HOW TO COMPLETE THIS TASK
What lines in the records below hold the string "rolling"? Please show them.

(Records contained in a dataset)
▼
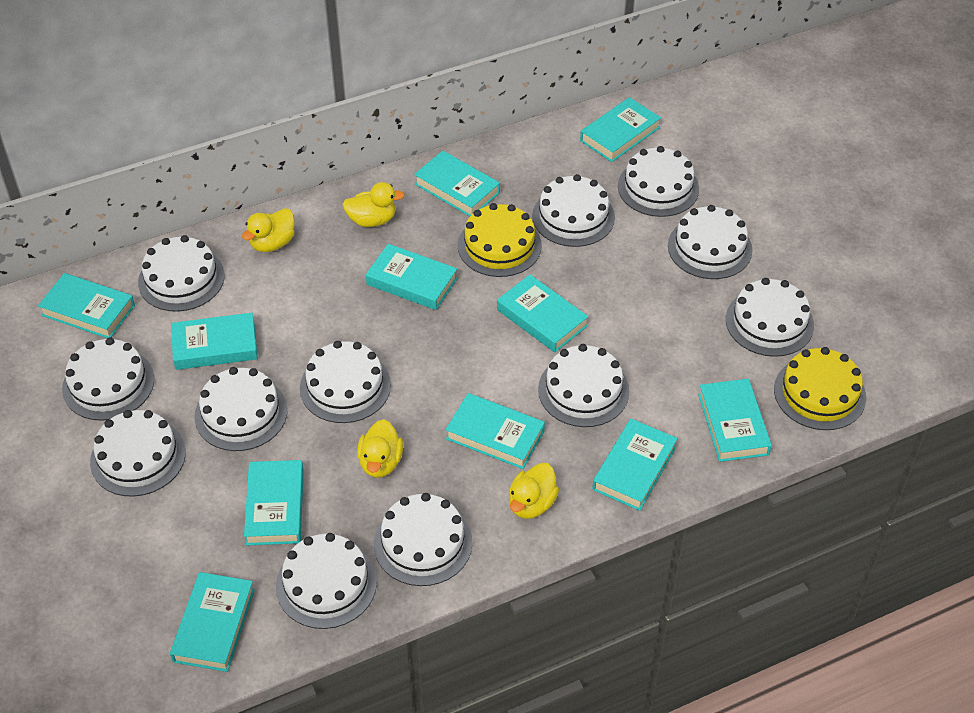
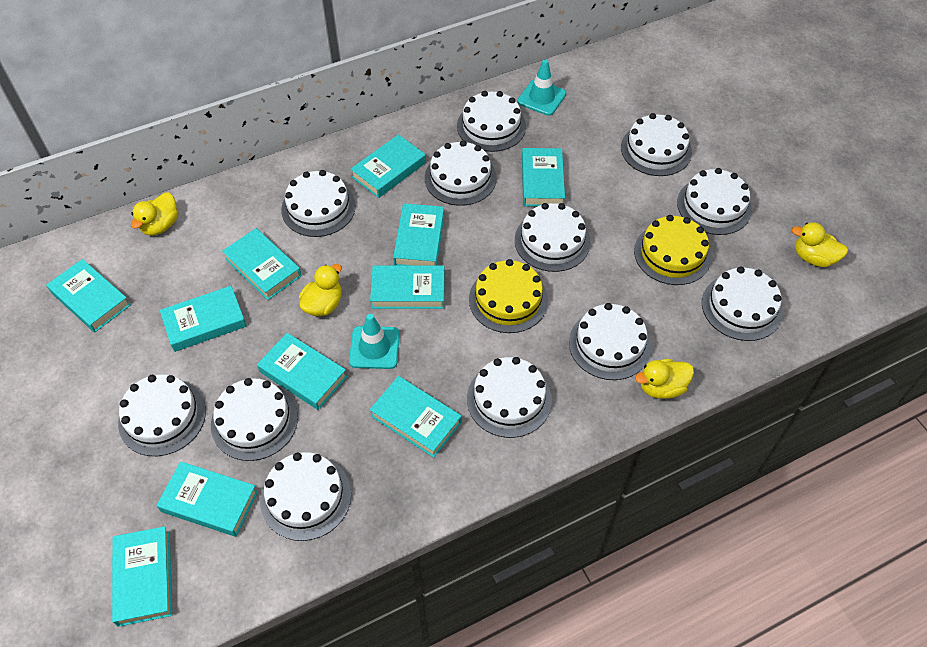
turquoise traffic cone: 0 -> 2

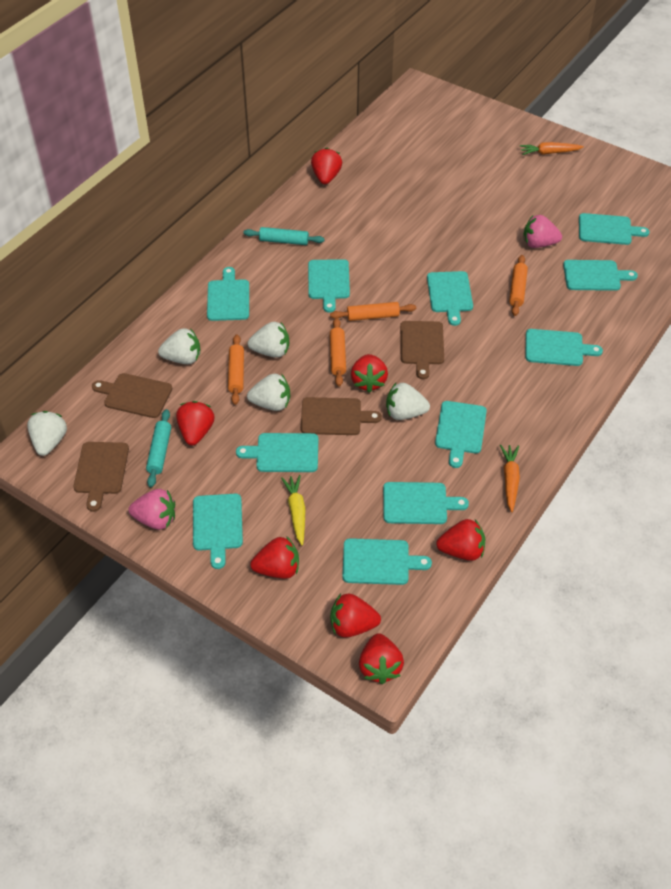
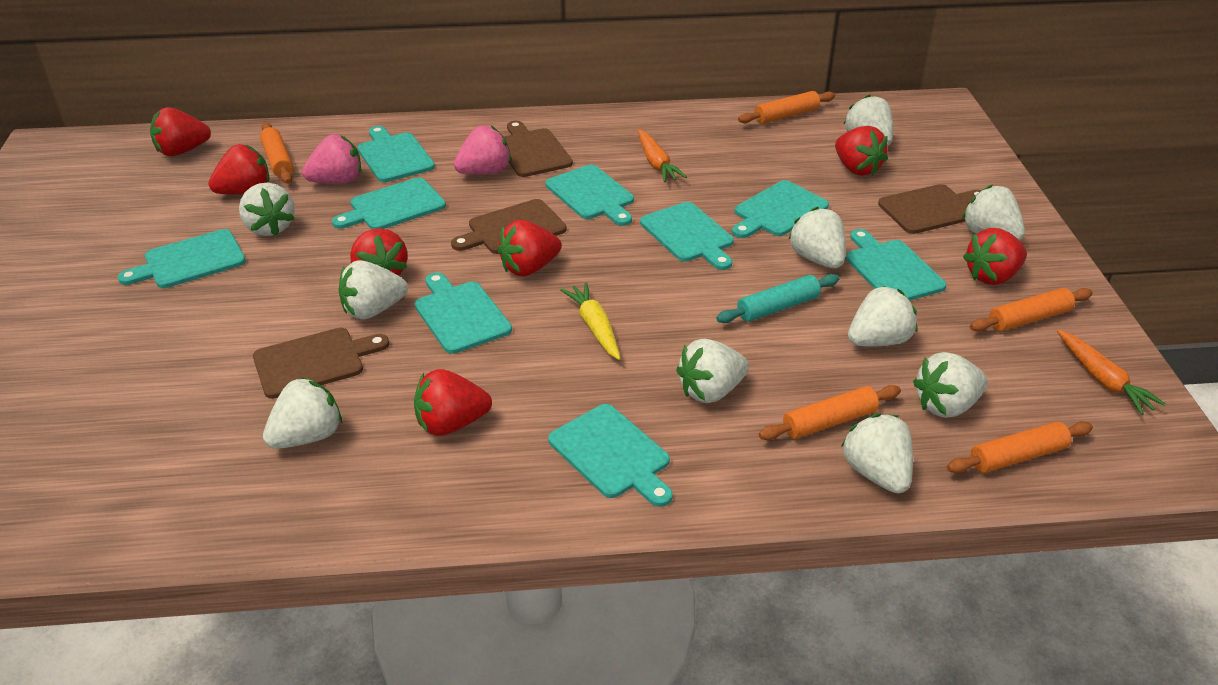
orange rolling pin: 4 -> 5
turquoise cutting board: 11 -> 9
turquoise rolling pin: 2 -> 1
white strawberry: 5 -> 10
▲
EXPECTED ANSWER
orange rolling pin: 4 -> 5
turquoise rolling pin: 2 -> 1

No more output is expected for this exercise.